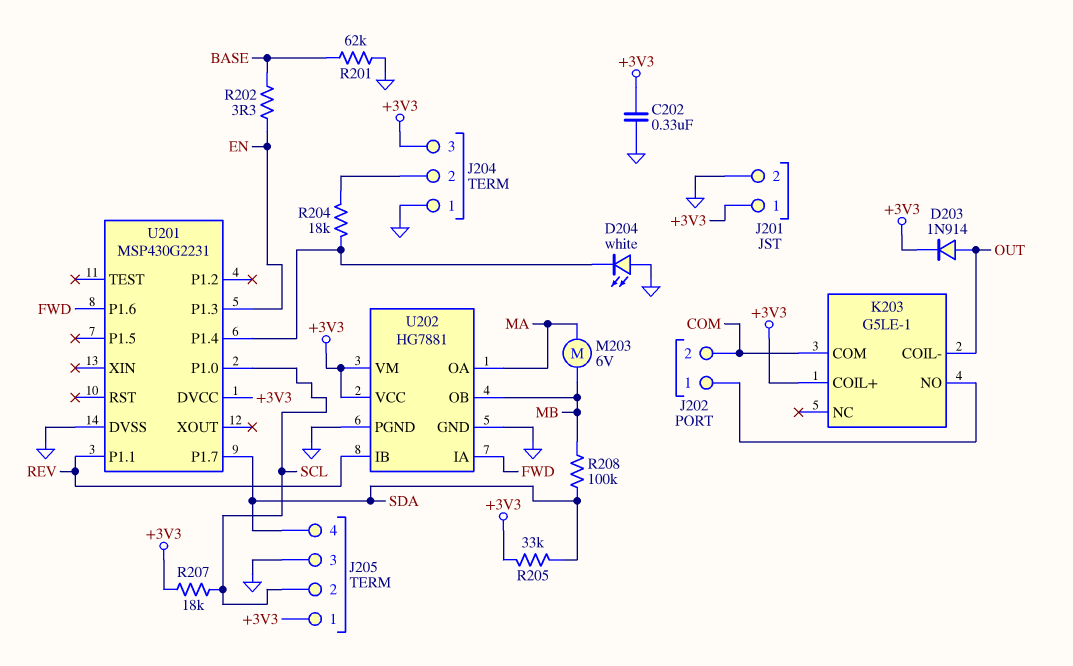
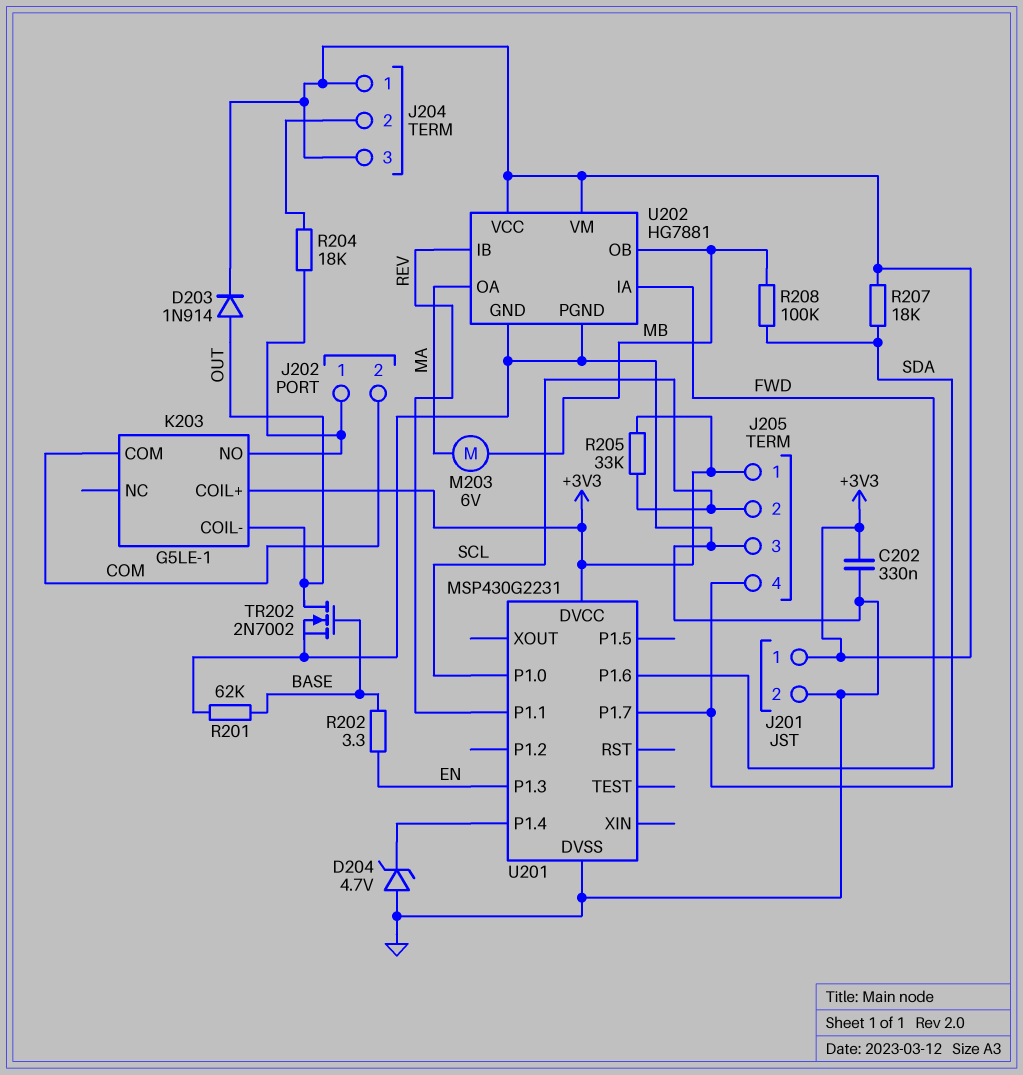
D204: LED white (A GND, K U201/P1.4) -> zener 4.7V (A GND, K U201/P1.4)
J204 pin 1: GND -> +3V3
R204: 18k (J204/2, U201/P1.4) -> 18k (J202/1, J204/2)
R205: 33k (+3V3, SDA) -> 33k (+3V3, SCL)
R207: 18k (+3V3, SCL) -> 18k (+3V3, SDA)
TR202: none -> NMOS 2N7002 (G BASE, D OUT, S GND)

::::

Return exactly the lines from the one containing "J204 pin 1: GND -> +3V3" to the last line of the data, and nothing more.

J204 pin 1: GND -> +3V3
R204: 18k (J204/2, U201/P1.4) -> 18k (J202/1, J204/2)
R205: 33k (+3V3, SDA) -> 33k (+3V3, SCL)
R207: 18k (+3V3, SCL) -> 18k (+3V3, SDA)
TR202: none -> NMOS 2N7002 (G BASE, D OUT, S GND)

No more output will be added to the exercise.